▶ DATA ROWS
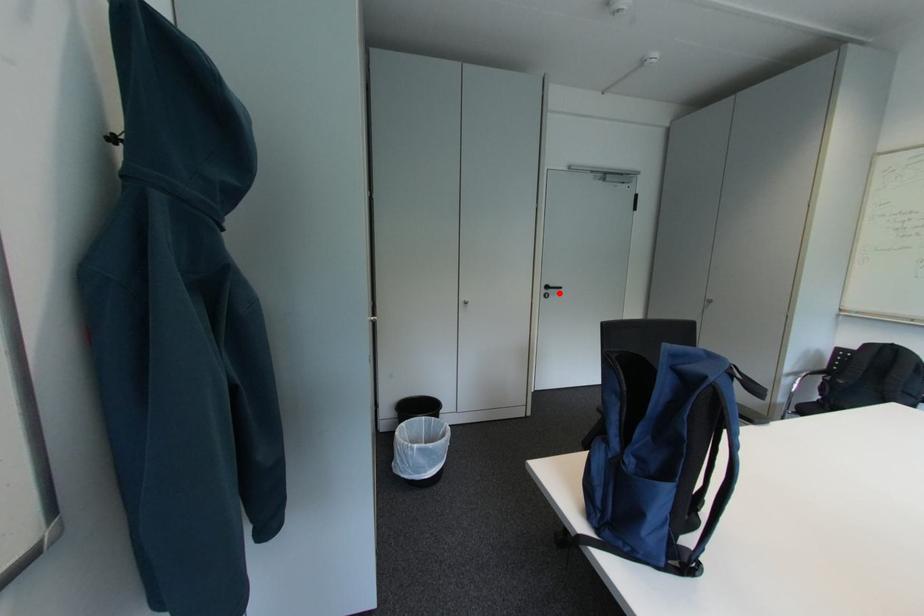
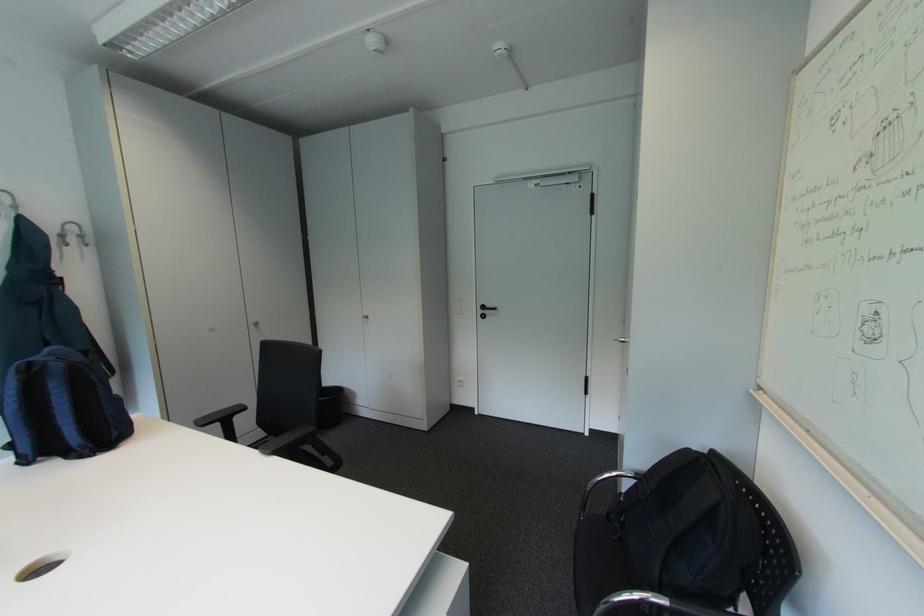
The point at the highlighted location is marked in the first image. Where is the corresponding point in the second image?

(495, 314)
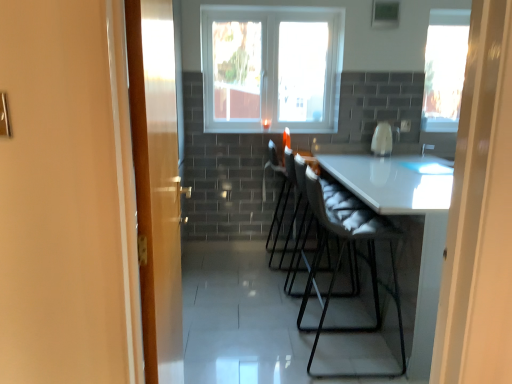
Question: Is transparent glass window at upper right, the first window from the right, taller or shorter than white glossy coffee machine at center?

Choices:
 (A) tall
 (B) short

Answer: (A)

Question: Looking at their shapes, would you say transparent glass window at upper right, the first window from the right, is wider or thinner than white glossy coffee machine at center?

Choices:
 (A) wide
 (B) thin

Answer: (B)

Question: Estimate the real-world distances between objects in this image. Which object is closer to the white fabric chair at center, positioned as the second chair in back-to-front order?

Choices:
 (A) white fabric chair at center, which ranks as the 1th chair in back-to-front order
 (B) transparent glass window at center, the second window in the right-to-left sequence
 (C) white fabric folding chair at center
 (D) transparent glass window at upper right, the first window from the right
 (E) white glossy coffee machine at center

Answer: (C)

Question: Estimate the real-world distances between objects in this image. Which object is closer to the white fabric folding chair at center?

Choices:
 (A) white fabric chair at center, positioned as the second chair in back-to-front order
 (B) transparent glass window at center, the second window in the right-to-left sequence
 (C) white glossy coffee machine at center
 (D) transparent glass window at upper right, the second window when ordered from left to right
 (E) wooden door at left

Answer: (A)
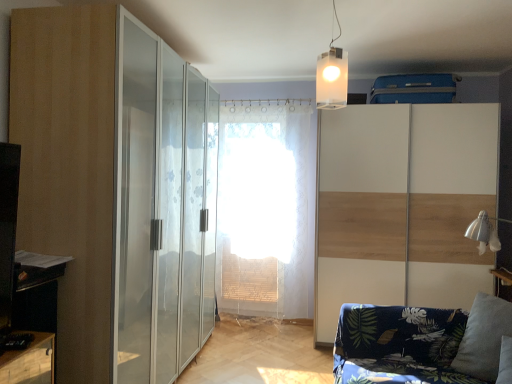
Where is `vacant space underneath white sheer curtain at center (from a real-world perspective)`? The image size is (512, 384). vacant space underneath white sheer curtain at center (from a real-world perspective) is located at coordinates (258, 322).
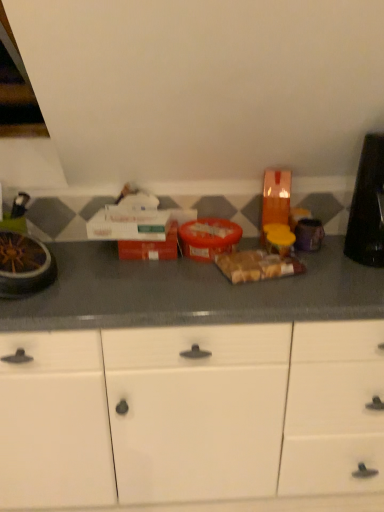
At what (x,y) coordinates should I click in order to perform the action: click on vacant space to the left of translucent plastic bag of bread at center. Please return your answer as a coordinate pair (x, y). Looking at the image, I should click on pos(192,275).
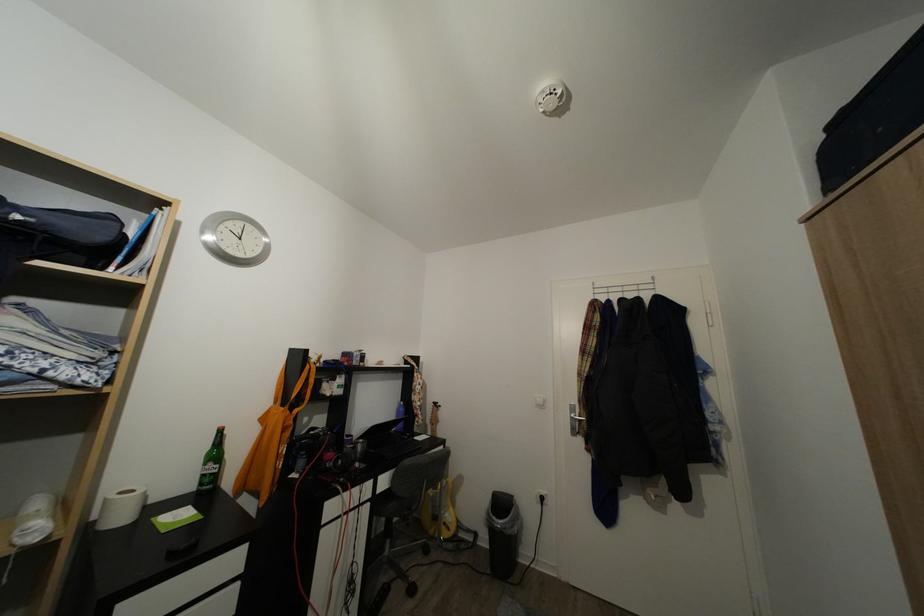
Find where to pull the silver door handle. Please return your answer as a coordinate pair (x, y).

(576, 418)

--

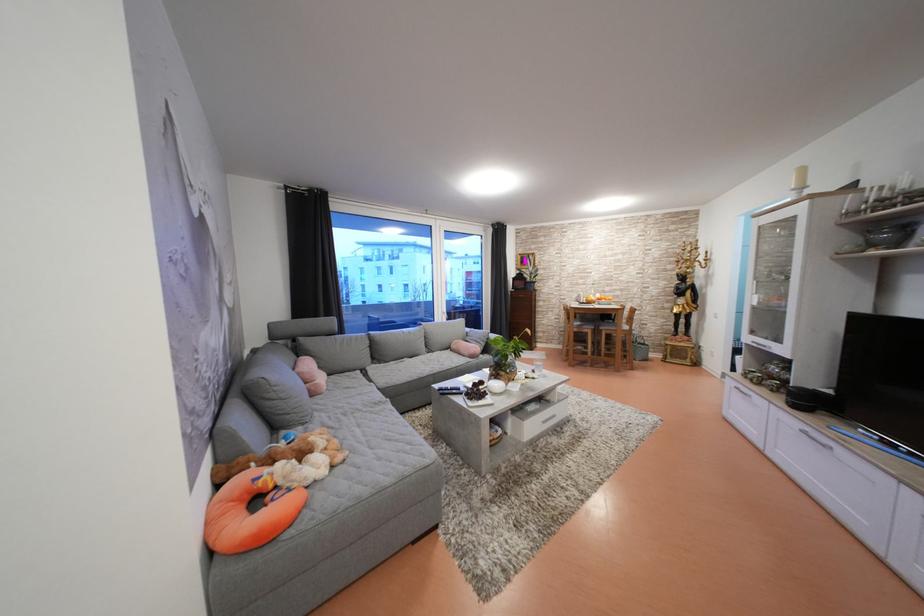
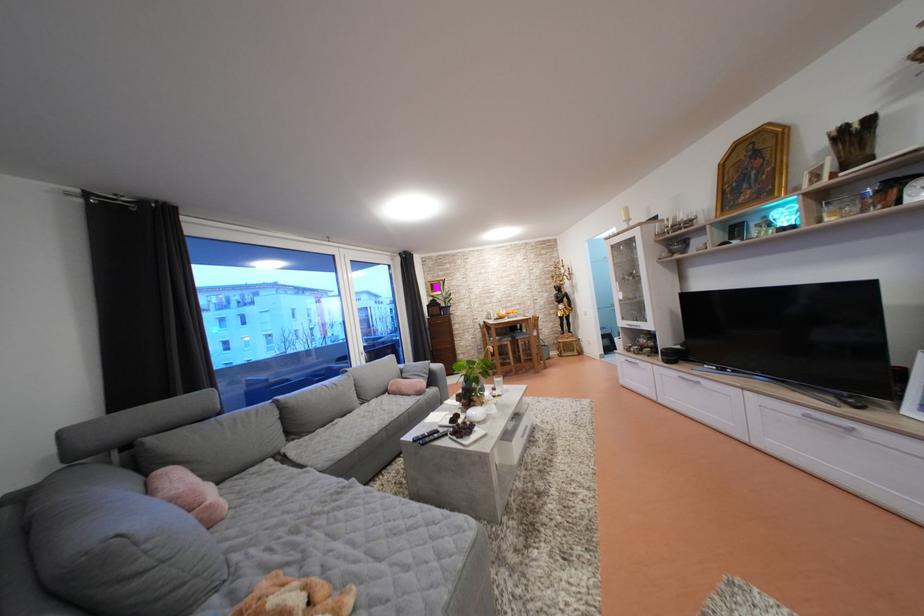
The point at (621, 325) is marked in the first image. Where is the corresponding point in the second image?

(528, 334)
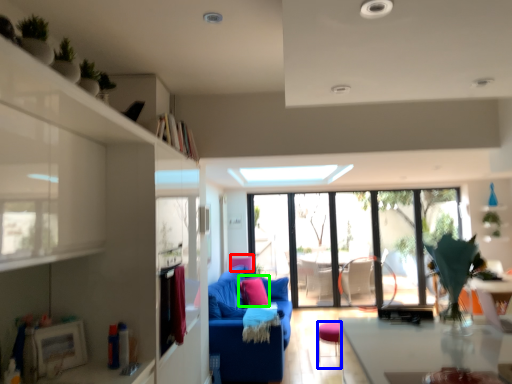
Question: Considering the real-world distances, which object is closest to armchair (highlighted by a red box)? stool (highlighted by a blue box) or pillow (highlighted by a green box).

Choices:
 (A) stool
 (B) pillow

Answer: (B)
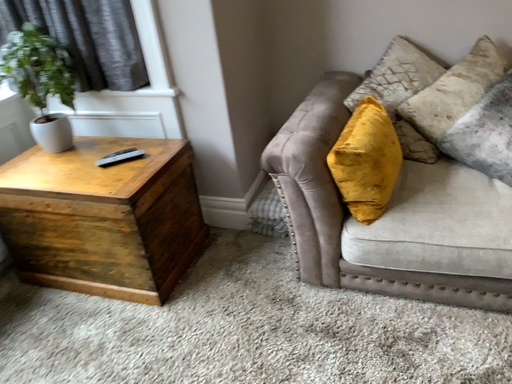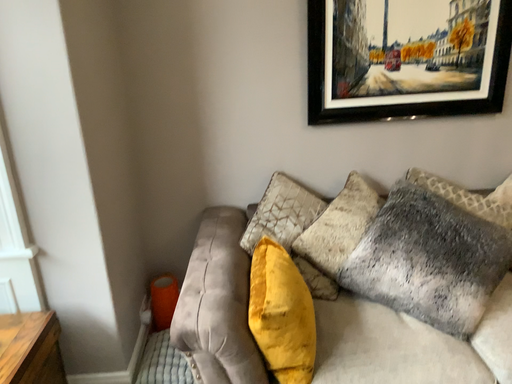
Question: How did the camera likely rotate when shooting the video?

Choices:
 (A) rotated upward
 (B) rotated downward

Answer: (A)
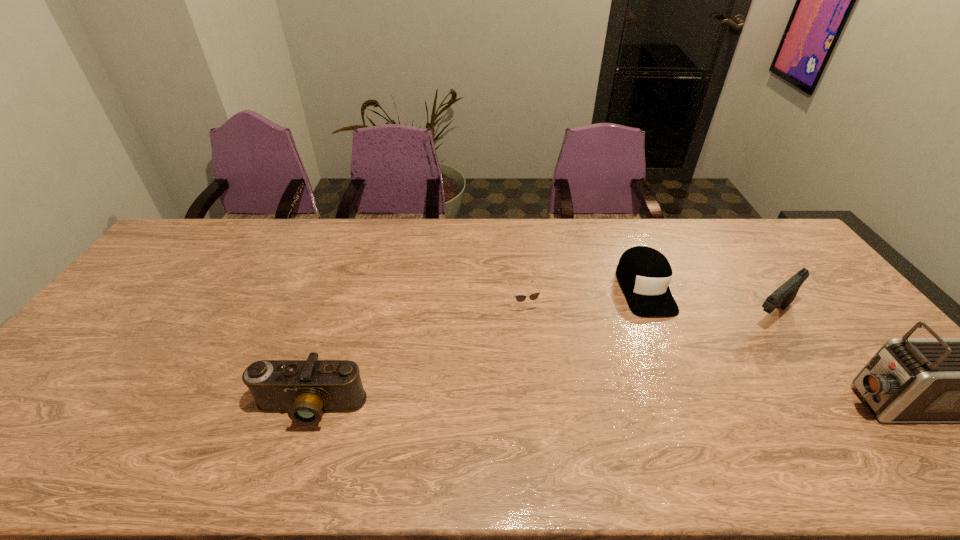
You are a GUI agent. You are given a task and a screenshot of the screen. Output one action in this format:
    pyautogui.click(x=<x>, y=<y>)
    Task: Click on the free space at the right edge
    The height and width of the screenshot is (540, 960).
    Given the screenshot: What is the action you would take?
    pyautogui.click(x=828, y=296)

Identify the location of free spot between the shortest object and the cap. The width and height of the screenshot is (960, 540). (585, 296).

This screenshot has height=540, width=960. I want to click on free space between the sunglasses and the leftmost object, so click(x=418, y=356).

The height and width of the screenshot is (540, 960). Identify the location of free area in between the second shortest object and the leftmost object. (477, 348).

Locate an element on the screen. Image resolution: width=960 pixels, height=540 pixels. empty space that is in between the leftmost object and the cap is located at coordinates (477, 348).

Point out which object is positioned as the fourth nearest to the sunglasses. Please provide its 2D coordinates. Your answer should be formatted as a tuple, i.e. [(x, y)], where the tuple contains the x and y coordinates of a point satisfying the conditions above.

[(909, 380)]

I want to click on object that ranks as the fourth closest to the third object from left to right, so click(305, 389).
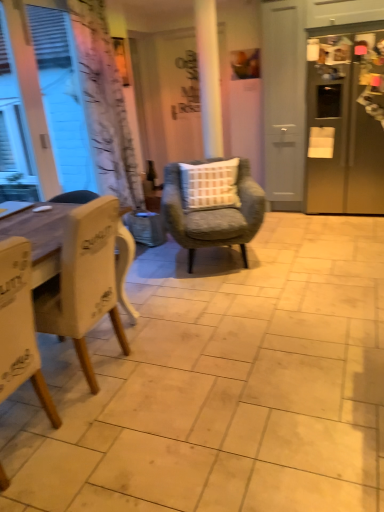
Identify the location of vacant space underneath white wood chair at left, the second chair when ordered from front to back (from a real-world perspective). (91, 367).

▶ TASK OBJECTIVE
Starting at the line that contains "You are a GUI" and ending at the line that contains "I want to click on object", rewrite those lines as a Markdown table with the columns Row and Line. Put a row number in Row and the line in Line, and leave out blank lines.

▶ OUTPUT FOR THIS EXERCISE
| Row | Line |
|---|---|
| 1 | You are a GUI agent. You are given a task and a screenshot of the screen. Output one action in this format: |
| 2 |     pyautogui.click(x=<x>, y=<y>) |
| 3 |     Task: Click on the free space at the right edge |
| 4 |     The height and width of the screenshot is (540, 960). |
| 5 |     Given the screenshot: What is the action you would take? |
| 6 |     pyautogui.click(x=828, y=296) |
| 7 | Identify the location of free spot between the shortest object and the cap. The width and height of the screenshot is (960, 540). (585, 296). |
| 8 | This screenshot has height=540, width=960. I want to click on free space between the sunglasses and the leftmost object, so click(x=418, y=356). |
| 9 | The height and width of the screenshot is (540, 960). Identify the location of free area in between the second shortest object and the leftmost object. (477, 348). |
| 10 | Locate an element on the screen. Image resolution: width=960 pixels, height=540 pixels. empty space that is in between the leftmost object and the cap is located at coordinates (477, 348). |
| 11 | Point out which object is positioned as the fourth nearest to the sunglasses. Please provide its 2D coordinates. Your answer should be formatted as a tuple, i.e. [(x, y)], where the tuple contains the x and y coordinates of a point satisfying the conditions above. |
| 12 | [(909, 380)] |
| 13 | I want to click on object that ranks as the fourth closest to the third object from left to right, so click(305, 389). |